__INPUT DATA__
------------------------------------------------------------

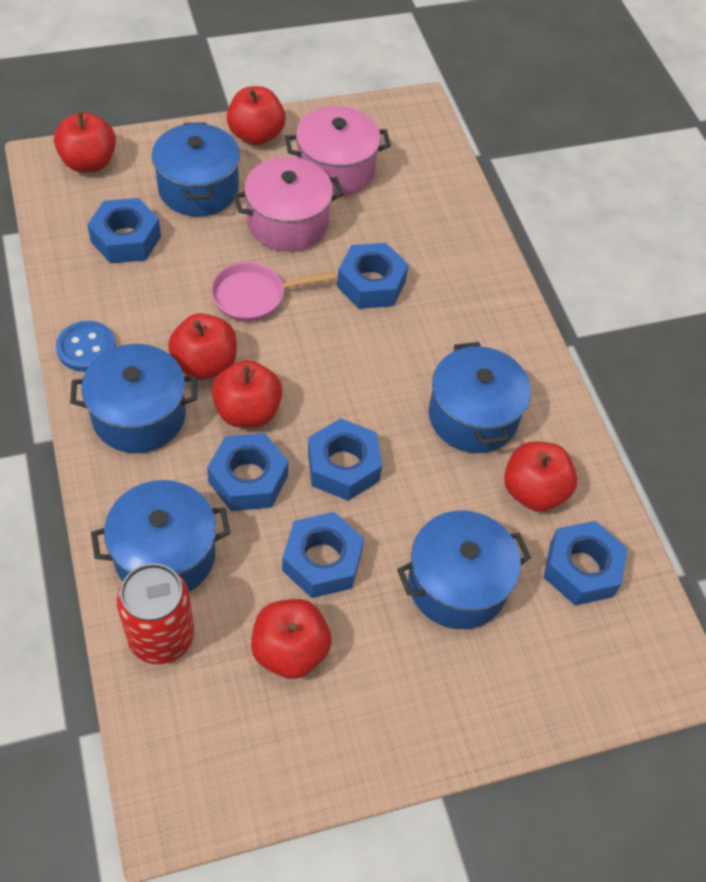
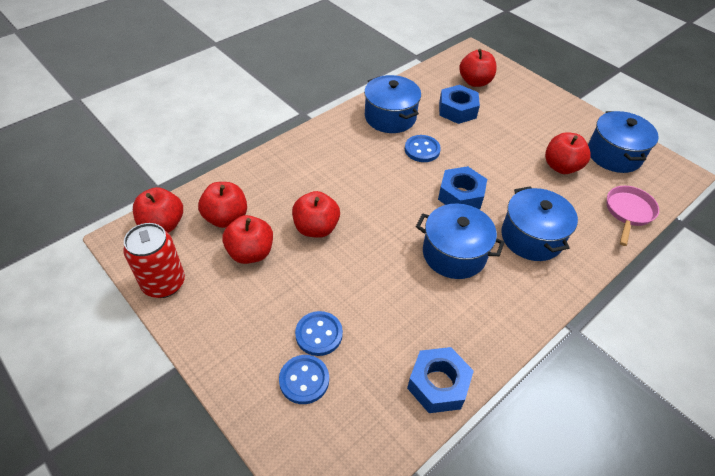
blue button: 1 -> 3
blue nut: 6 -> 3
blue pot: 5 -> 4
pink pot: 2 -> 0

------------------------------------------------------------

__REQUIREMENT__
Scan the data above line by line. Please say how many lines hold the word "blue", and give only that number.

__WRITTEN RESPONSE__
3